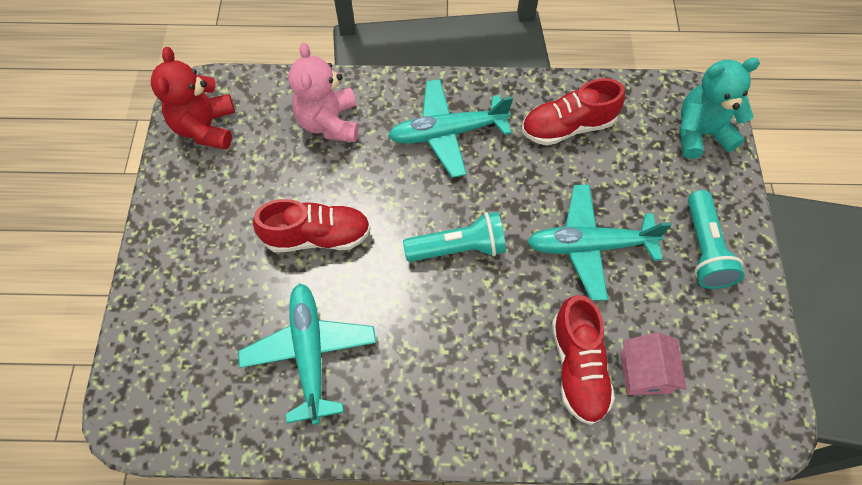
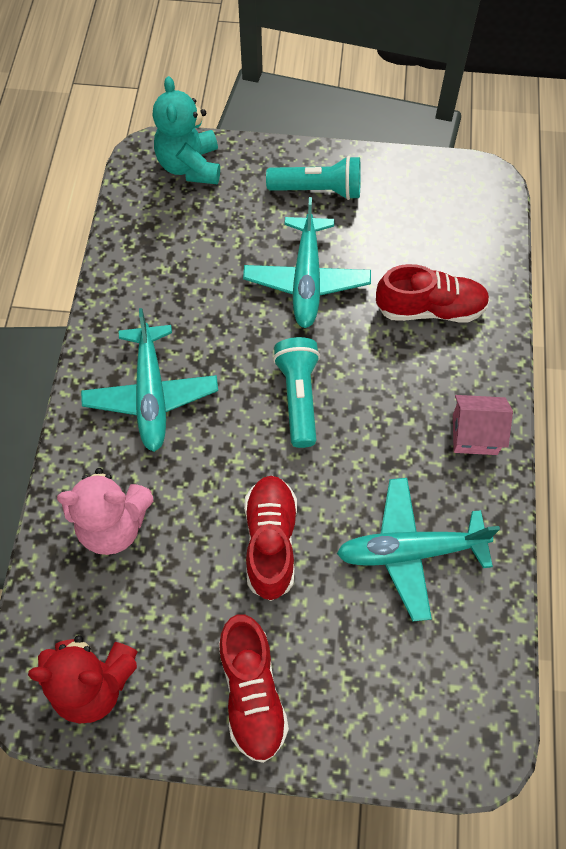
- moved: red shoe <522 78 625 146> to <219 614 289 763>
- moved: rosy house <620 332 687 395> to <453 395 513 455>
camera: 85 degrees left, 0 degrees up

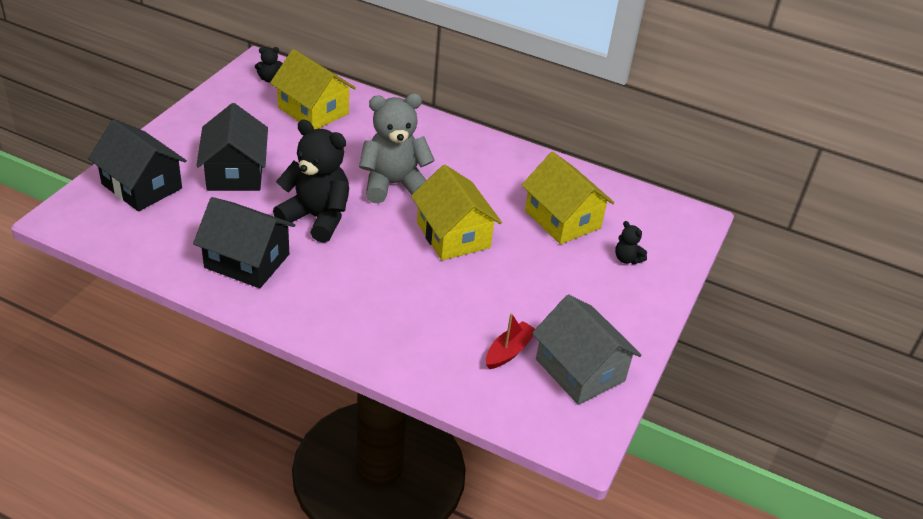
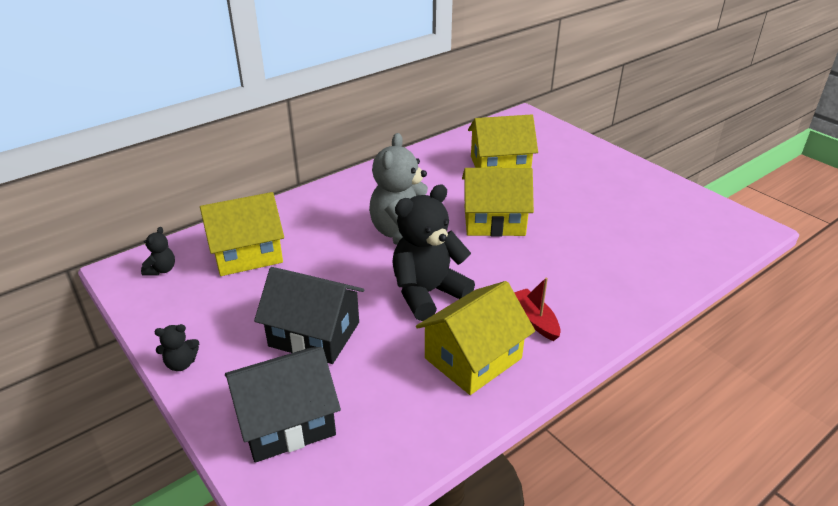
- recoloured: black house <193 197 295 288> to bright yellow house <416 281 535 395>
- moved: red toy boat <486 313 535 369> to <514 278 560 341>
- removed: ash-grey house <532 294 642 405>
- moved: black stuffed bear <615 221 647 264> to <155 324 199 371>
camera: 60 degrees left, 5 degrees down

What you should do:
Word for word, write out each of the records, but not the pictures.

Output of the exercise:
- moved: red shoe <522 78 625 146> to <219 614 289 763>
- moved: rosy house <620 332 687 395> to <453 395 513 455>
camera: 85 degrees left, 0 degrees up

- recoloured: black house <193 197 295 288> to bright yellow house <416 281 535 395>
- moved: red toy boat <486 313 535 369> to <514 278 560 341>
- removed: ash-grey house <532 294 642 405>
- moved: black stuffed bear <615 221 647 264> to <155 324 199 371>
camera: 60 degrees left, 5 degrees down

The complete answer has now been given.